- _Data provided_
--- START ---
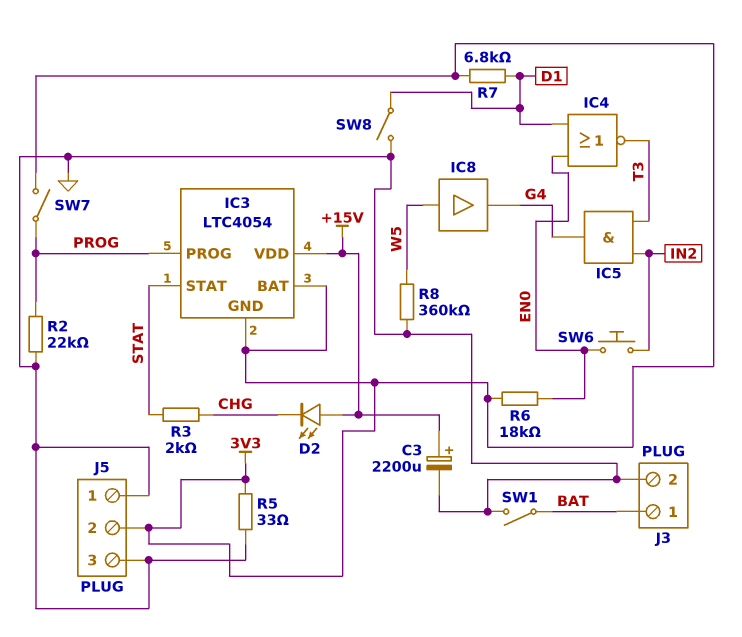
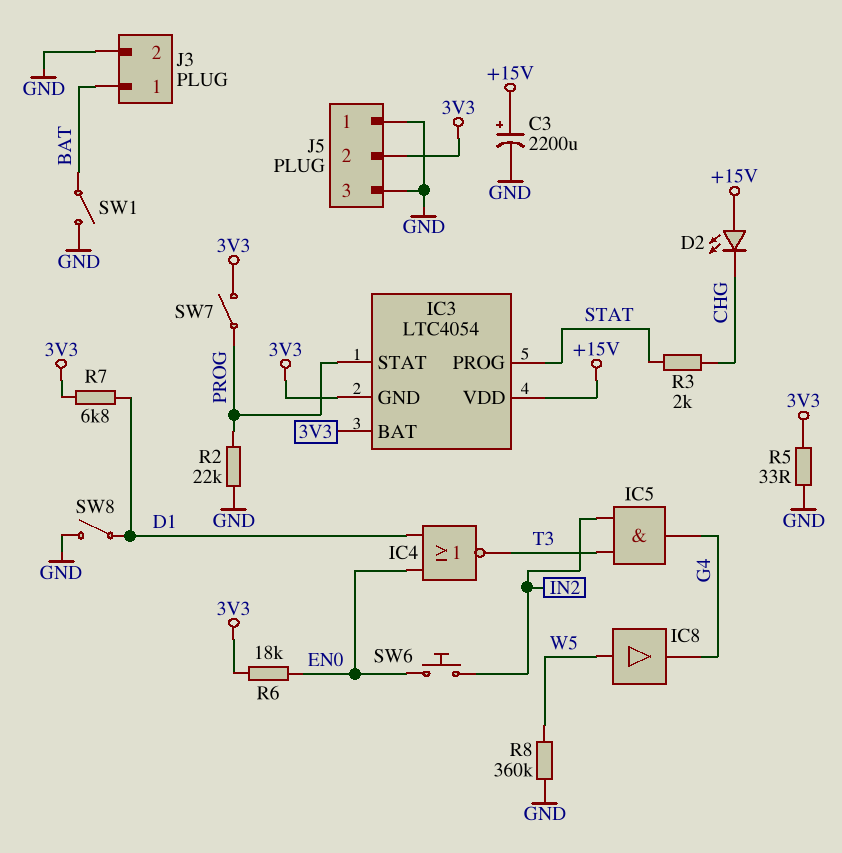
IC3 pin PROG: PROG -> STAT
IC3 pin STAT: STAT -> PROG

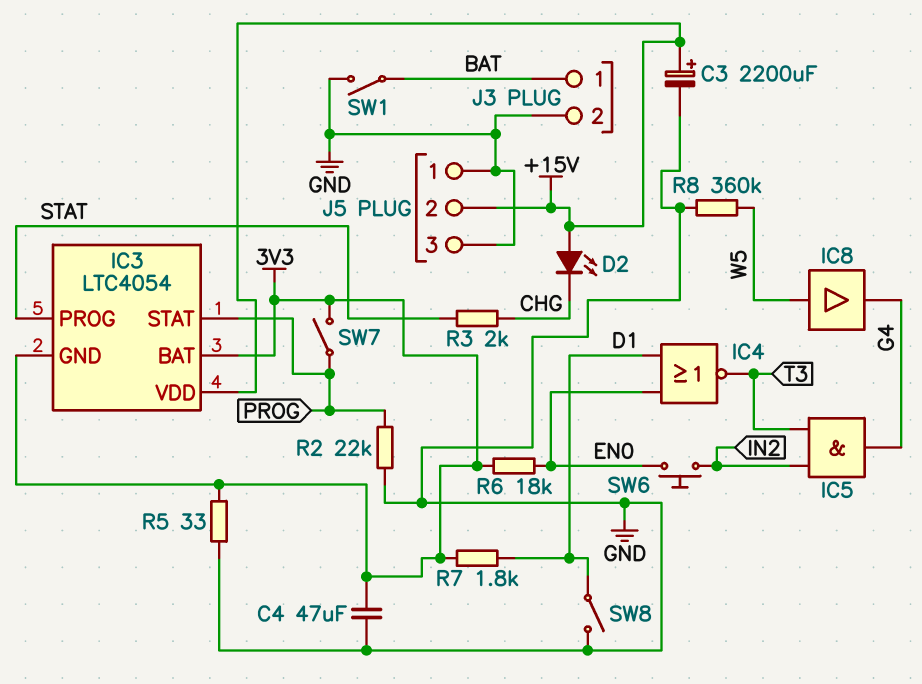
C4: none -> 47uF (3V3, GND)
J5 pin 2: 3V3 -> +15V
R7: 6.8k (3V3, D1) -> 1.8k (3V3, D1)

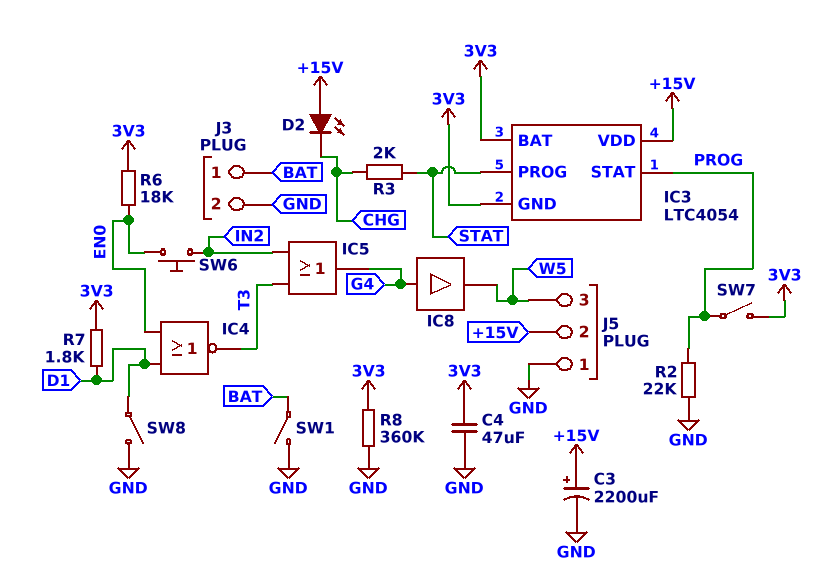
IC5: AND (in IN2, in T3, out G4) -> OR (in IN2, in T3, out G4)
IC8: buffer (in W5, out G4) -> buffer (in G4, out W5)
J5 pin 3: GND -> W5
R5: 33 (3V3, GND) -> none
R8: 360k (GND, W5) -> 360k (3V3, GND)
--- END ---
- _To do_
Using the material above, filter for lines holding "PROG" and copy each one.

- _Result of this exercise_
IC3 pin PROG: PROG -> STAT
IC3 pin STAT: STAT -> PROG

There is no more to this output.